Exercise details:
Pictures must not be copied, but every entry must be reproduced exactly.

(Dataset records)
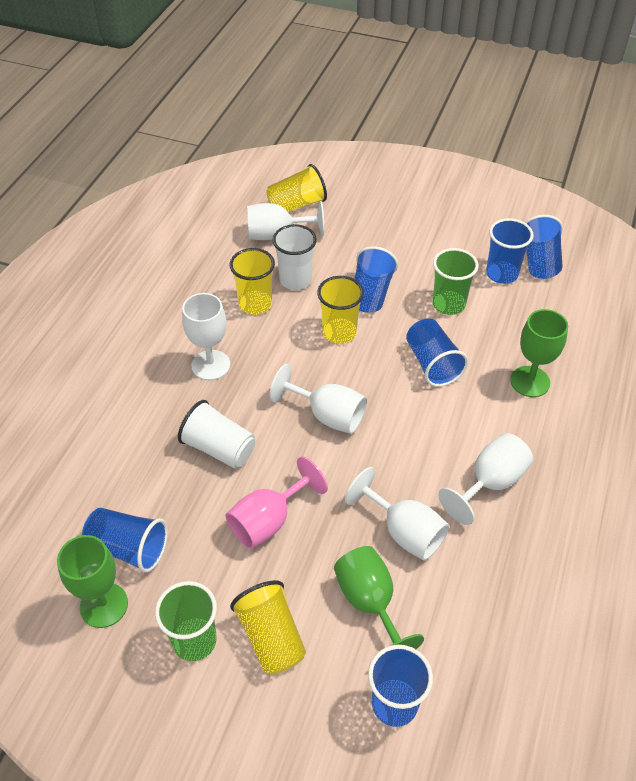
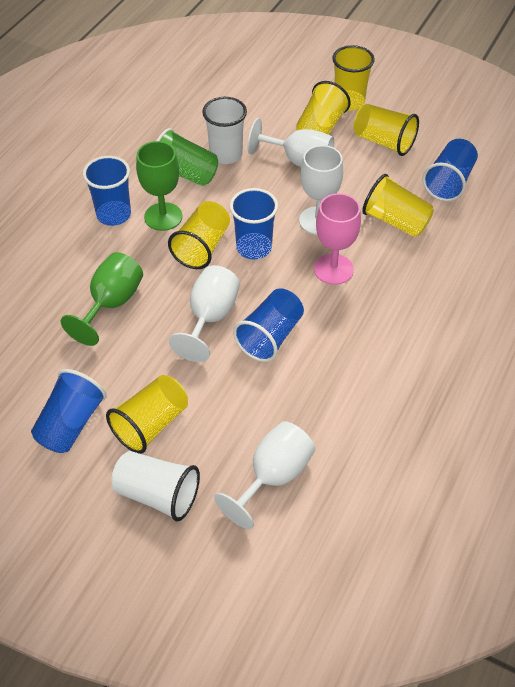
blue cup: 6 -> 5
green cup: 2 -> 1
green goblet: 3 -> 2
white goblet: 5 -> 4
yellow cup: 4 -> 6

Response box:
blue cup: 6 -> 5
green cup: 2 -> 1
green goblet: 3 -> 2
white goblet: 5 -> 4
yellow cup: 4 -> 6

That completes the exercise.